— The task —
Look for the string "aqua" in the material below. Copy every line where you find it.

----------------

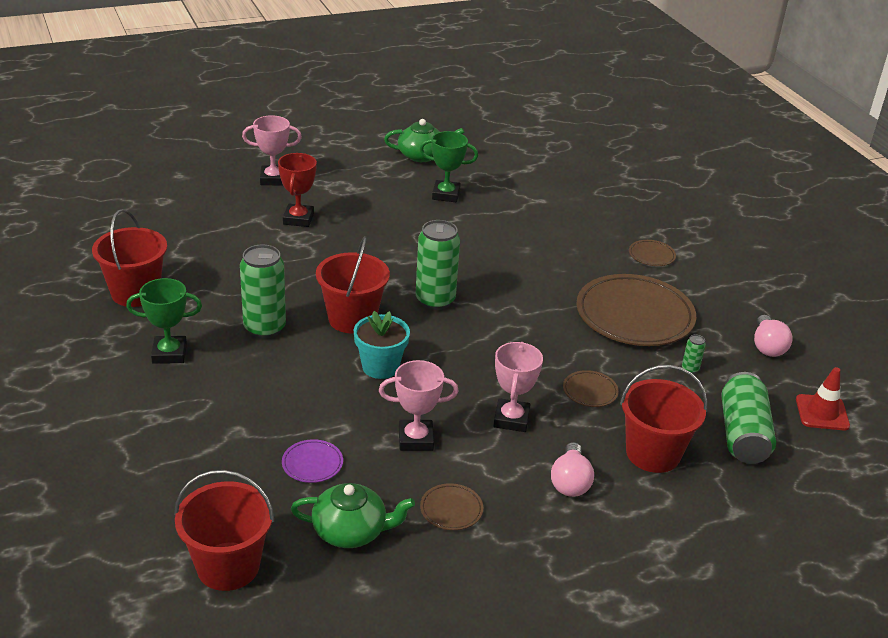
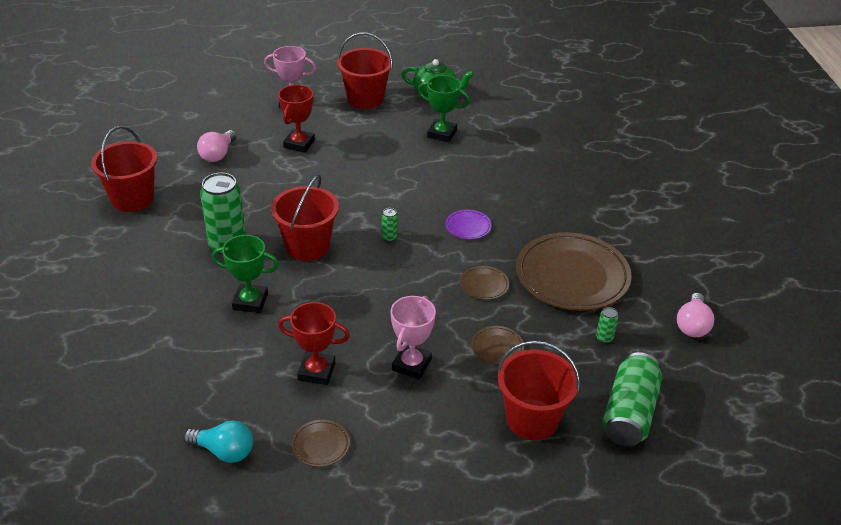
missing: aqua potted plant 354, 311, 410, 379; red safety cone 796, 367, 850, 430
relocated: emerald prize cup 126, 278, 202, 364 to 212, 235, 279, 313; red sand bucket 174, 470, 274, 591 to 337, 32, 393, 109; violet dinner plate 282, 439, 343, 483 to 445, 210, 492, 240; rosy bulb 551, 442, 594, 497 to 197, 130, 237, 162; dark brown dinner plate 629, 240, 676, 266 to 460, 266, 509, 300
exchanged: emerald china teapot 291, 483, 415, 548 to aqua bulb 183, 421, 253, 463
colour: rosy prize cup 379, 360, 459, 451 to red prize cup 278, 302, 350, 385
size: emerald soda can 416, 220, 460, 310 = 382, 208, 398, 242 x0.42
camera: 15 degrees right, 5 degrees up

----------------

— Written response —
missing: aqua potted plant 354, 311, 410, 379; red safety cone 796, 367, 850, 430
exchanged: emerald china teapot 291, 483, 415, 548 to aqua bulb 183, 421, 253, 463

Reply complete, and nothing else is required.